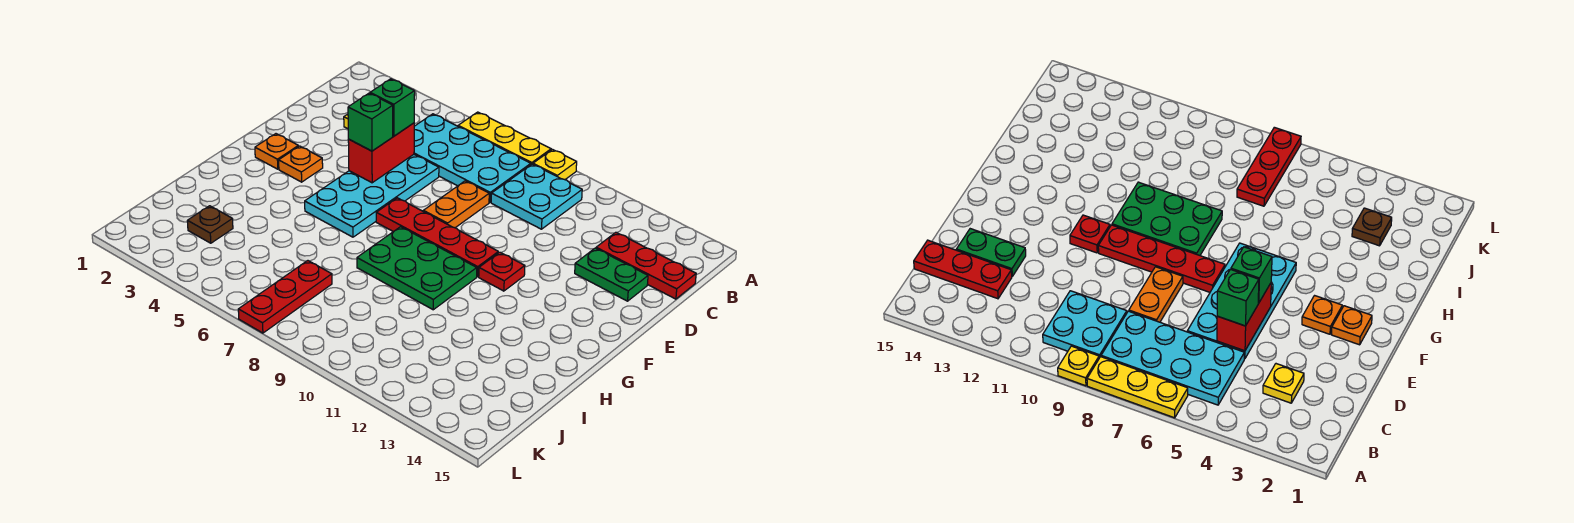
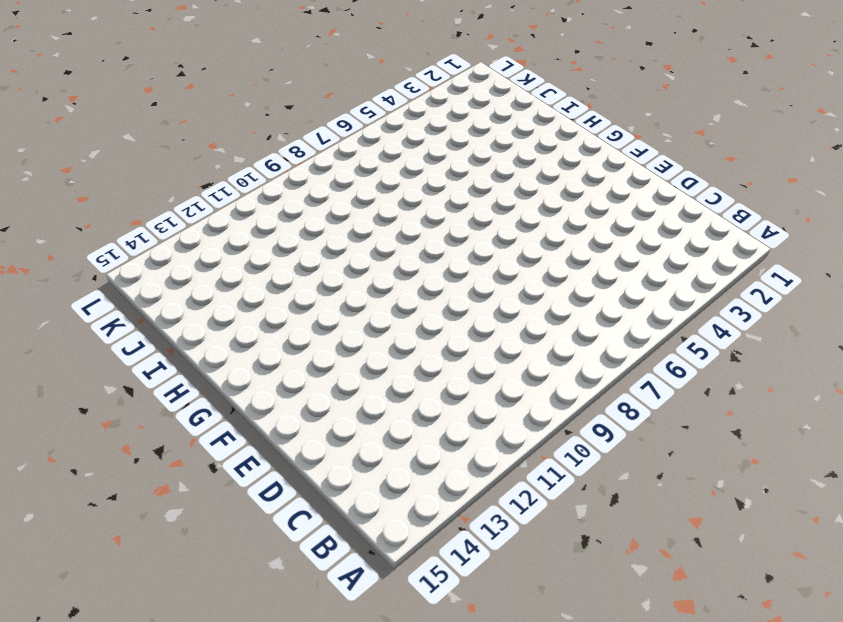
none -> yellow plate A6:A8 level 1
none -> yellow plate A9 level 1
none -> cyan plate B5:C8 level 1

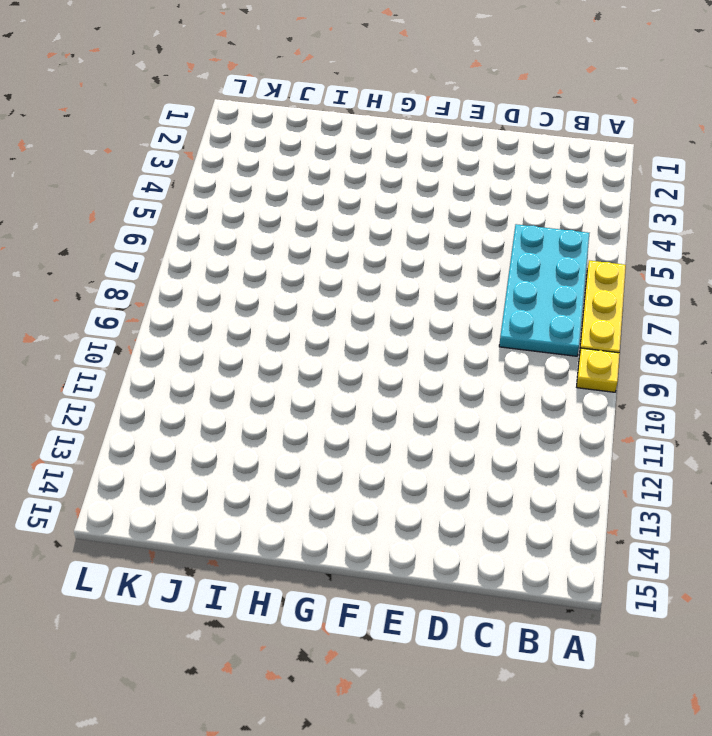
none -> cyan plate B9:C10 level 1
none -> yellow plate C3 level 1
none -> red plate C13:C15 level 1

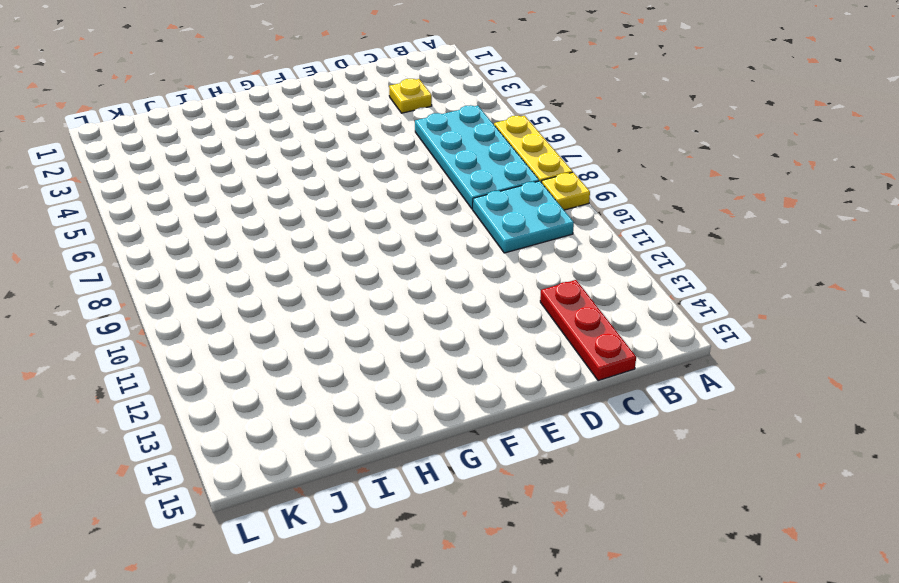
none -> cyan plate D5:G6 level 1
none -> orange plate D8:E8 level 1
none -> green plate D13:D14 level 1

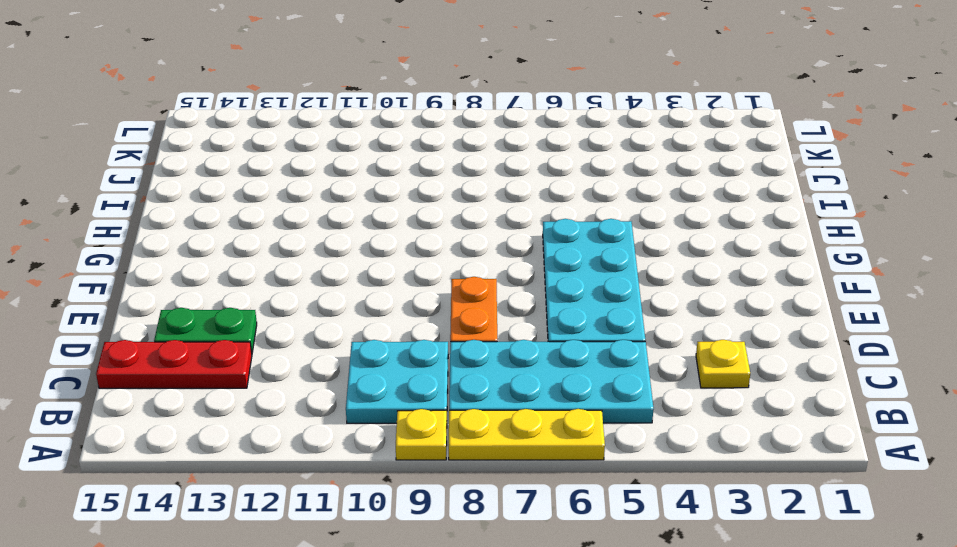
none -> orange plate F2 level 1
none -> orange plate F3 level 1
none -> red plate F7:F10 level 1

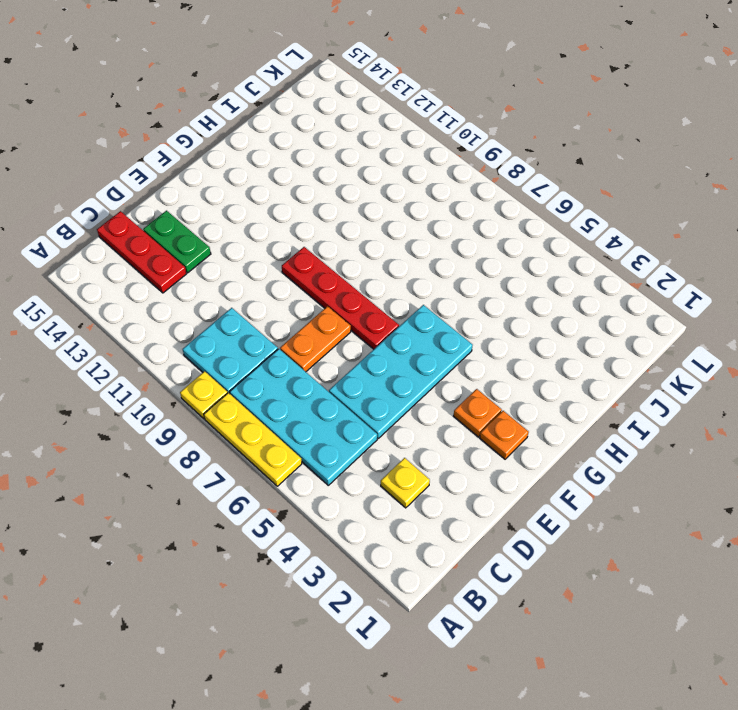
none -> red plate F11 level 1
none -> green plate G8:H10 level 1
none -> brown plate J3 level 1

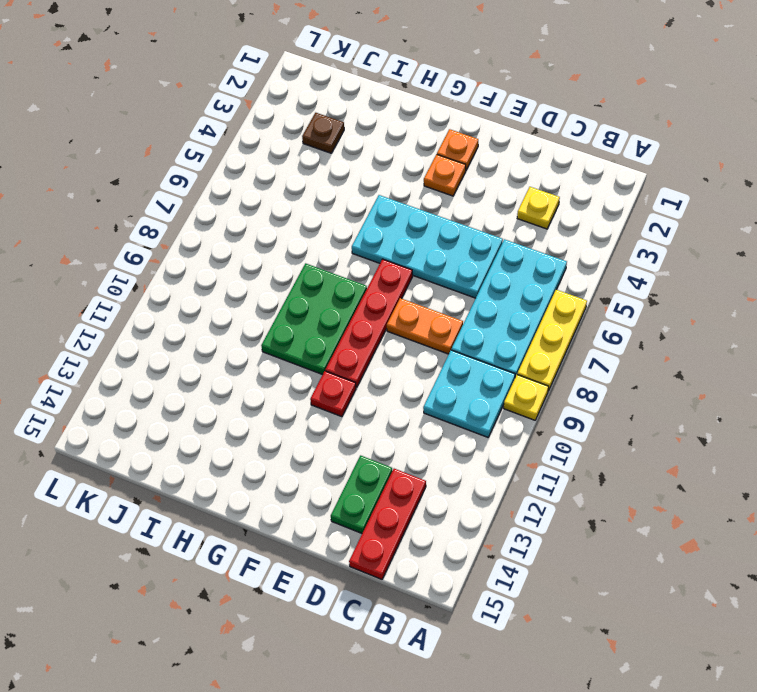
none -> red plate J7:L7 level 1
none -> red brick D5:E5 level 2
none -> green brick D5 level 3

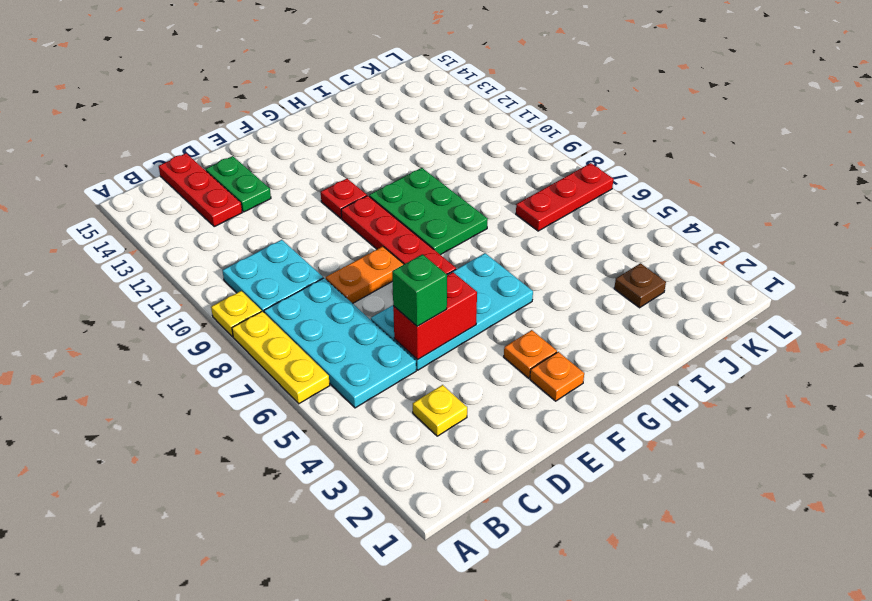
none -> green brick E5 level 3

- **Problem description**
To complete this exercise, repeat exactly the lines above from the one holding "none -> yellow plate A9 level 1" to the end of the listing, both included, and leave the pictures out.

- **Answer section**
none -> yellow plate A9 level 1
none -> cyan plate B5:C8 level 1

none -> cyan plate B9:C10 level 1
none -> yellow plate C3 level 1
none -> red plate C13:C15 level 1

none -> cyan plate D5:G6 level 1
none -> orange plate D8:E8 level 1
none -> green plate D13:D14 level 1

none -> orange plate F2 level 1
none -> orange plate F3 level 1
none -> red plate F7:F10 level 1

none -> red plate F11 level 1
none -> green plate G8:H10 level 1
none -> brown plate J3 level 1

none -> red plate J7:L7 level 1
none -> red brick D5:E5 level 2
none -> green brick D5 level 3

none -> green brick E5 level 3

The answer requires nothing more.